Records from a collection
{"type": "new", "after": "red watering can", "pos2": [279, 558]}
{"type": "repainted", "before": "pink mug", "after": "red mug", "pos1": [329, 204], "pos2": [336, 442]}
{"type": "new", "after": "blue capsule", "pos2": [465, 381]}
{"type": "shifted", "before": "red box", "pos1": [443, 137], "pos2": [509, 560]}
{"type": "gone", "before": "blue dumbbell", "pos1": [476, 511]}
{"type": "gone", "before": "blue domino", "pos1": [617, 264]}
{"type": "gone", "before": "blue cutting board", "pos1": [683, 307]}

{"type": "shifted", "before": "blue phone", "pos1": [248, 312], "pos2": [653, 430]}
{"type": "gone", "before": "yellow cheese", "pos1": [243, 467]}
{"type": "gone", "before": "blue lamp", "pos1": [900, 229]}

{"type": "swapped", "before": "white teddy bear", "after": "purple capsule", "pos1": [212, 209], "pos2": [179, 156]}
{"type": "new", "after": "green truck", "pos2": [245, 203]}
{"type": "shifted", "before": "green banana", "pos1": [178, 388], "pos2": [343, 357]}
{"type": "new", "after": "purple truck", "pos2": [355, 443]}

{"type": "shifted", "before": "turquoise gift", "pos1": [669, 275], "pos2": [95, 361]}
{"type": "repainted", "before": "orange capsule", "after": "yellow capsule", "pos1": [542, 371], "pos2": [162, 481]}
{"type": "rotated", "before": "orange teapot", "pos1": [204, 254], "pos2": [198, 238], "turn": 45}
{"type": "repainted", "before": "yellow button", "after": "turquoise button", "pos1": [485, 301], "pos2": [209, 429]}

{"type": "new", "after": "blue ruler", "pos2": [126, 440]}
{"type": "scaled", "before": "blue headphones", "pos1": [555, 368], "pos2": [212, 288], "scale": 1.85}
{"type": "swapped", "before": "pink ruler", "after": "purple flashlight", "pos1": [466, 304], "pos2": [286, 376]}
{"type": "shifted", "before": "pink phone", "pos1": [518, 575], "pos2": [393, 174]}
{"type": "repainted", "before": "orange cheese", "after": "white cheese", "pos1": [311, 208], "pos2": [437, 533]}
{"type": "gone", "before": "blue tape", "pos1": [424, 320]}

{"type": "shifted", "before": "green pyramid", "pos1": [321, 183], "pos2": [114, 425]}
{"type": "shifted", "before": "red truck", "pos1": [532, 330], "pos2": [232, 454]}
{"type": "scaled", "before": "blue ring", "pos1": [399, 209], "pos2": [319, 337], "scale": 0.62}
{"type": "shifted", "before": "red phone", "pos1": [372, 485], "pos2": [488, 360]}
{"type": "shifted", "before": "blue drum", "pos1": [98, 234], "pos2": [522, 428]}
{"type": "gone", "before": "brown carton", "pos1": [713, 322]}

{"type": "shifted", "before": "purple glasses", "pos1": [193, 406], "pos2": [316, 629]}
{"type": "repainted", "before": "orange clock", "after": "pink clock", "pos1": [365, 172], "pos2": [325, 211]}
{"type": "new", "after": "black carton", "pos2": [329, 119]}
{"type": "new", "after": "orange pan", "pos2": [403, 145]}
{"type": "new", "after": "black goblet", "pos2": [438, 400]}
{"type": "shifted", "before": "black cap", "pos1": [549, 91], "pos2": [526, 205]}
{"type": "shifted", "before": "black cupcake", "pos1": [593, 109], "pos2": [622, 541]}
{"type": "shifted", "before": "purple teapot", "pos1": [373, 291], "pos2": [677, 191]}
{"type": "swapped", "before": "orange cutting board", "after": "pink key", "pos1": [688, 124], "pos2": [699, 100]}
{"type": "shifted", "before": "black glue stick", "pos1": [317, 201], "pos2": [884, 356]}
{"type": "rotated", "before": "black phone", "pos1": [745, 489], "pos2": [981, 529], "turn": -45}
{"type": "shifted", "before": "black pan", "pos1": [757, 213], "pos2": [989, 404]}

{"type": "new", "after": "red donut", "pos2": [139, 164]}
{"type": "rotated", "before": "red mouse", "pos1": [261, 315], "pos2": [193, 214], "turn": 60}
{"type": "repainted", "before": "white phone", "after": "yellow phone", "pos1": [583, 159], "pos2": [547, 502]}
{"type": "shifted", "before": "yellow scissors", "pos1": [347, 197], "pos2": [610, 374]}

> [What you are asked to do] Copy every entry exactly.

> [The answer]
{"type": "new", "after": "red watering can", "pos2": [279, 558]}
{"type": "repainted", "before": "pink mug", "after": "red mug", "pos1": [329, 204], "pos2": [336, 442]}
{"type": "new", "after": "blue capsule", "pos2": [465, 381]}
{"type": "shifted", "before": "red box", "pos1": [443, 137], "pos2": [509, 560]}
{"type": "gone", "before": "blue dumbbell", "pos1": [476, 511]}
{"type": "gone", "before": "blue domino", "pos1": [617, 264]}
{"type": "gone", "before": "blue cutting board", "pos1": [683, 307]}

{"type": "shifted", "before": "blue phone", "pos1": [248, 312], "pos2": [653, 430]}
{"type": "gone", "before": "yellow cheese", "pos1": [243, 467]}
{"type": "gone", "before": "blue lamp", "pos1": [900, 229]}

{"type": "swapped", "before": "white teddy bear", "after": "purple capsule", "pos1": [212, 209], "pos2": [179, 156]}
{"type": "new", "after": "green truck", "pos2": [245, 203]}
{"type": "shifted", "before": "green banana", "pos1": [178, 388], "pos2": [343, 357]}
{"type": "new", "after": "purple truck", "pos2": [355, 443]}

{"type": "shifted", "before": "turquoise gift", "pos1": [669, 275], "pos2": [95, 361]}
{"type": "repainted", "before": "orange capsule", "after": "yellow capsule", "pos1": [542, 371], "pos2": [162, 481]}
{"type": "rotated", "before": "orange teapot", "pos1": [204, 254], "pos2": [198, 238], "turn": 45}
{"type": "repainted", "before": "yellow button", "after": "turquoise button", "pos1": [485, 301], "pos2": [209, 429]}

{"type": "new", "after": "blue ruler", "pos2": [126, 440]}
{"type": "scaled", "before": "blue headphones", "pos1": [555, 368], "pos2": [212, 288], "scale": 1.85}
{"type": "swapped", "before": "pink ruler", "after": "purple flashlight", "pos1": [466, 304], "pos2": [286, 376]}
{"type": "shifted", "before": "pink phone", "pos1": [518, 575], "pos2": [393, 174]}
{"type": "repainted", "before": "orange cheese", "after": "white cheese", "pos1": [311, 208], "pos2": [437, 533]}
{"type": "gone", "before": "blue tape", "pos1": [424, 320]}

{"type": "shifted", "before": "green pyramid", "pos1": [321, 183], "pos2": [114, 425]}
{"type": "shifted", "before": "red truck", "pos1": [532, 330], "pos2": [232, 454]}
{"type": "scaled", "before": "blue ring", "pos1": [399, 209], "pos2": [319, 337], "scale": 0.62}
{"type": "shifted", "before": "red phone", "pos1": [372, 485], "pos2": [488, 360]}
{"type": "shifted", "before": "blue drum", "pos1": [98, 234], "pos2": [522, 428]}
{"type": "gone", "before": "brown carton", "pos1": [713, 322]}

{"type": "shifted", "before": "purple glasses", "pos1": [193, 406], "pos2": [316, 629]}
{"type": "repainted", "before": "orange clock", "after": "pink clock", "pos1": [365, 172], "pos2": [325, 211]}
{"type": "new", "after": "black carton", "pos2": [329, 119]}
{"type": "new", "after": "orange pan", "pos2": [403, 145]}
{"type": "new", "after": "black goblet", "pos2": [438, 400]}
{"type": "shifted", "before": "black cap", "pos1": [549, 91], "pos2": [526, 205]}
{"type": "shifted", "before": "black cupcake", "pos1": [593, 109], "pos2": [622, 541]}
{"type": "shifted", "before": "purple teapot", "pos1": [373, 291], "pos2": [677, 191]}
{"type": "swapped", "before": "orange cutting board", "after": "pink key", "pos1": [688, 124], "pos2": [699, 100]}
{"type": "shifted", "before": "black glue stick", "pos1": [317, 201], "pos2": [884, 356]}
{"type": "rotated", "before": "black phone", "pos1": [745, 489], "pos2": [981, 529], "turn": -45}
{"type": "shifted", "before": "black pan", "pos1": [757, 213], "pos2": [989, 404]}

{"type": "new", "after": "red donut", "pos2": [139, 164]}
{"type": "rotated", "before": "red mouse", "pos1": [261, 315], "pos2": [193, 214], "turn": 60}
{"type": "repainted", "before": "white phone", "after": "yellow phone", "pos1": [583, 159], "pos2": [547, 502]}
{"type": "shifted", "before": "yellow scissors", "pos1": [347, 197], "pos2": [610, 374]}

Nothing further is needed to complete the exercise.